Look for "C1: 3300uF (plus" in the entries below. Write out that line and all later lines exactly, ending with the final one.

··· Available data ···

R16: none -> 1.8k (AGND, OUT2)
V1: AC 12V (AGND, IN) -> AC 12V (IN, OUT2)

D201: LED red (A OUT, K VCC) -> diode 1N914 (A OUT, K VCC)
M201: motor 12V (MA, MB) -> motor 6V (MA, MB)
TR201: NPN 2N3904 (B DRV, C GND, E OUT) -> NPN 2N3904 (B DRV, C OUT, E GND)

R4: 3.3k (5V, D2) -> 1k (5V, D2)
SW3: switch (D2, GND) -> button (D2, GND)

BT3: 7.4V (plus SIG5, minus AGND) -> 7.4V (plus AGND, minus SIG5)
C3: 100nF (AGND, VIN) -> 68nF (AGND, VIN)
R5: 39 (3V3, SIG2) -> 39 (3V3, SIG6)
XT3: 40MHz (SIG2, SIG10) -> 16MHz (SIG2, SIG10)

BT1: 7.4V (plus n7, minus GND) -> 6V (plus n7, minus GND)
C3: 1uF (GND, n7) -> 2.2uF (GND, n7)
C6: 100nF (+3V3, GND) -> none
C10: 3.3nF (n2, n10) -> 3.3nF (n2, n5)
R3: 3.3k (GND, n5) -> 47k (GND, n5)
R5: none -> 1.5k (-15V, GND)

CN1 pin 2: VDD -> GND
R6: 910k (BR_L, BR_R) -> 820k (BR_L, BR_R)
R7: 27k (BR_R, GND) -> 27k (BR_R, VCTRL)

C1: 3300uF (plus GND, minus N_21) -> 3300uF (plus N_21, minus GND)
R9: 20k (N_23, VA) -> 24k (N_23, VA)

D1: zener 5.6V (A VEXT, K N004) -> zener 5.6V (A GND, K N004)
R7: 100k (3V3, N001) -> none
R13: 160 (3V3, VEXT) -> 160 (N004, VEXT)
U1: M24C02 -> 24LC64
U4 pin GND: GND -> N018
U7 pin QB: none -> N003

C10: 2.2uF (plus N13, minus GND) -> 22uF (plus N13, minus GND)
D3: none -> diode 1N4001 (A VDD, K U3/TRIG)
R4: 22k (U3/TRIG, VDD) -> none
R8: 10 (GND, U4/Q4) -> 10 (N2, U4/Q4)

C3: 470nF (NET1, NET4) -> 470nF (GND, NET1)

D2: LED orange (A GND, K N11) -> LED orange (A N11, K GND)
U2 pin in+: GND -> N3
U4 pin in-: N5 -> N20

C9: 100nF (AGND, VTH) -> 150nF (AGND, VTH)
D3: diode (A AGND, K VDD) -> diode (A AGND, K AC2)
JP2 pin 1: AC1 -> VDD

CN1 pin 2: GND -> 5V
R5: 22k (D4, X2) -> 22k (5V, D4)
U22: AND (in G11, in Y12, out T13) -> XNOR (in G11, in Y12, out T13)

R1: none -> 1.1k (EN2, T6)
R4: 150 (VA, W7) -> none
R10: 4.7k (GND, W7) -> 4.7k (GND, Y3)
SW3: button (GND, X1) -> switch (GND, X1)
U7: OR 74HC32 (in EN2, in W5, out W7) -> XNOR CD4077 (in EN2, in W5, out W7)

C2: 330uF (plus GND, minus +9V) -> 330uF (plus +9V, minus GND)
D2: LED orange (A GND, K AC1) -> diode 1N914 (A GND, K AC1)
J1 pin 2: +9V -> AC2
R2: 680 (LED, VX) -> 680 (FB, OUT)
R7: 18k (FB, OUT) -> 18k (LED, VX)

···

Response to the exercise:
C1: 3300uF (plus GND, minus N_21) -> 3300uF (plus N_21, minus GND)
R9: 20k (N_23, VA) -> 24k (N_23, VA)

D1: zener 5.6V (A VEXT, K N004) -> zener 5.6V (A GND, K N004)
R7: 100k (3V3, N001) -> none
R13: 160 (3V3, VEXT) -> 160 (N004, VEXT)
U1: M24C02 -> 24LC64
U4 pin GND: GND -> N018
U7 pin QB: none -> N003

C10: 2.2uF (plus N13, minus GND) -> 22uF (plus N13, minus GND)
D3: none -> diode 1N4001 (A VDD, K U3/TRIG)
R4: 22k (U3/TRIG, VDD) -> none
R8: 10 (GND, U4/Q4) -> 10 (N2, U4/Q4)

C3: 470nF (NET1, NET4) -> 470nF (GND, NET1)

D2: LED orange (A GND, K N11) -> LED orange (A N11, K GND)
U2 pin in+: GND -> N3
U4 pin in-: N5 -> N20

C9: 100nF (AGND, VTH) -> 150nF (AGND, VTH)
D3: diode (A AGND, K VDD) -> diode (A AGND, K AC2)
JP2 pin 1: AC1 -> VDD

CN1 pin 2: GND -> 5V
R5: 22k (D4, X2) -> 22k (5V, D4)
U22: AND (in G11, in Y12, out T13) -> XNOR (in G11, in Y12, out T13)

R1: none -> 1.1k (EN2, T6)
R4: 150 (VA, W7) -> none
R10: 4.7k (GND, W7) -> 4.7k (GND, Y3)
SW3: button (GND, X1) -> switch (GND, X1)
U7: OR 74HC32 (in EN2, in W5, out W7) -> XNOR CD4077 (in EN2, in W5, out W7)

C2: 330uF (plus GND, minus +9V) -> 330uF (plus +9V, minus GND)
D2: LED orange (A GND, K AC1) -> diode 1N914 (A GND, K AC1)
J1 pin 2: +9V -> AC2
R2: 680 (LED, VX) -> 680 (FB, OUT)
R7: 18k (FB, OUT) -> 18k (LED, VX)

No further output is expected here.